*** Data excerpts

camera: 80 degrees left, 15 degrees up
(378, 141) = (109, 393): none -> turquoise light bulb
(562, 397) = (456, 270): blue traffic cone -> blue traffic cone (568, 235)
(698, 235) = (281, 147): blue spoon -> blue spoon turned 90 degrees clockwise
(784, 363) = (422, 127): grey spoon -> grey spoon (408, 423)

******
*** Data excerpts

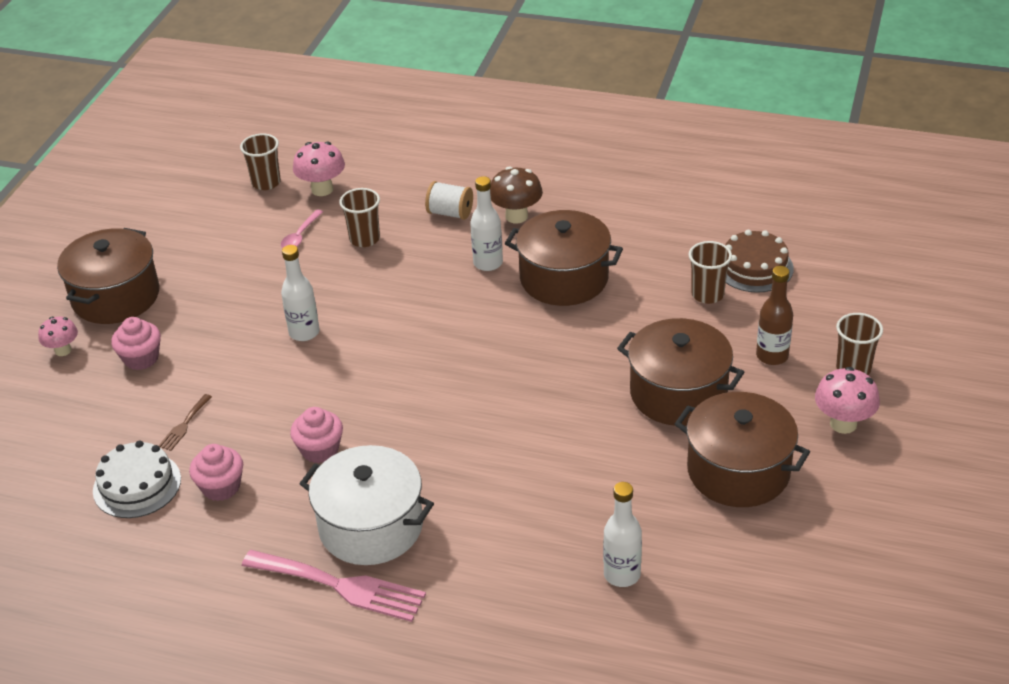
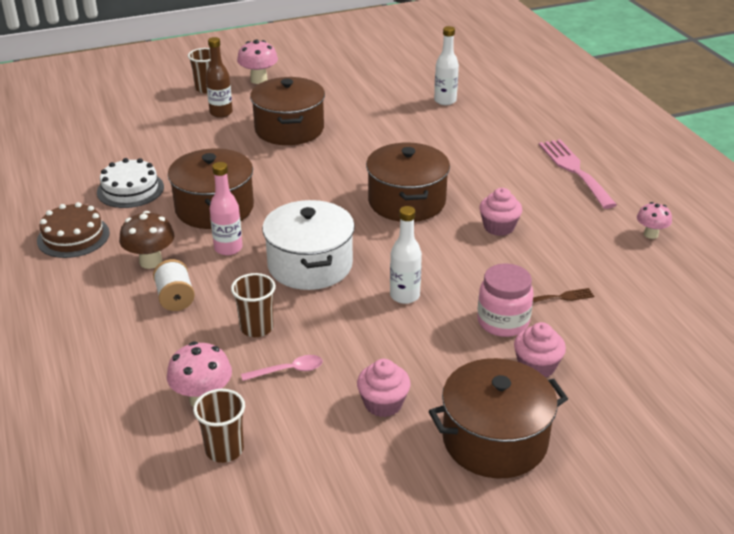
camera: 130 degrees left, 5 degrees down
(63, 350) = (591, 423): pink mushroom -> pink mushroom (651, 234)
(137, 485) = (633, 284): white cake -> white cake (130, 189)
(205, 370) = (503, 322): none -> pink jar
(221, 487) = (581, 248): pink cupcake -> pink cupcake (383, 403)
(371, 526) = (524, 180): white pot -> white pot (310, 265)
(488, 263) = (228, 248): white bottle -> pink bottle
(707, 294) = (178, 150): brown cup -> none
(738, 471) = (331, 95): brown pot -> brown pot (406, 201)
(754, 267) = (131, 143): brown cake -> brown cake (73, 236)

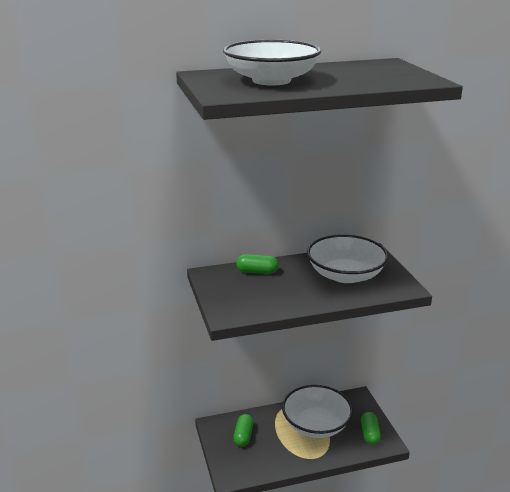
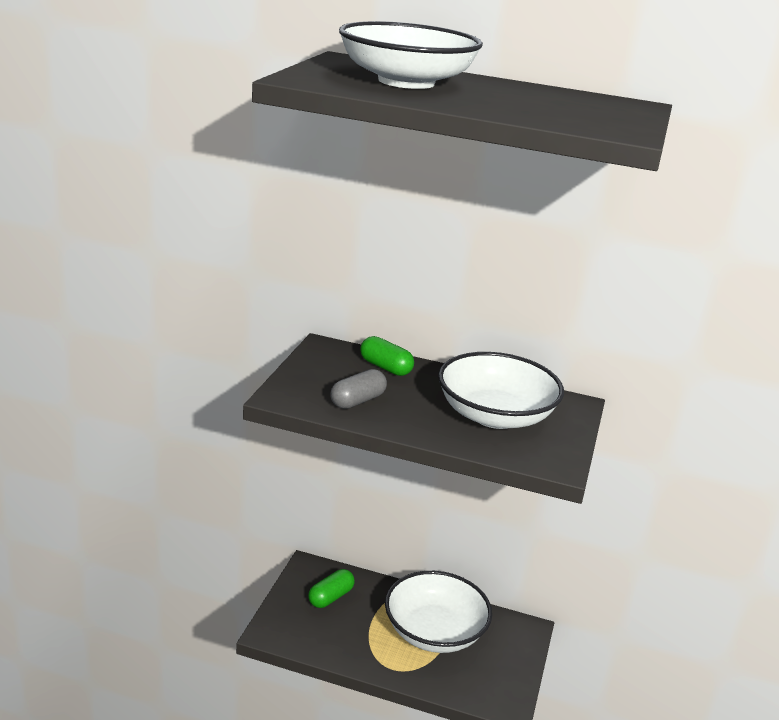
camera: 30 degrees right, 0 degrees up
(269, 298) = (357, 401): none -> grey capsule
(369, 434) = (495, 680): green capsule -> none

******

● What the exercise asks
All lines with the string "pink" must be copied from the data.

● Answer to the exercise
(63, 350) = (591, 423): pink mushroom -> pink mushroom (651, 234)
(205, 370) = (503, 322): none -> pink jar
(221, 487) = (581, 248): pink cupcake -> pink cupcake (383, 403)
(488, 263) = (228, 248): white bottle -> pink bottle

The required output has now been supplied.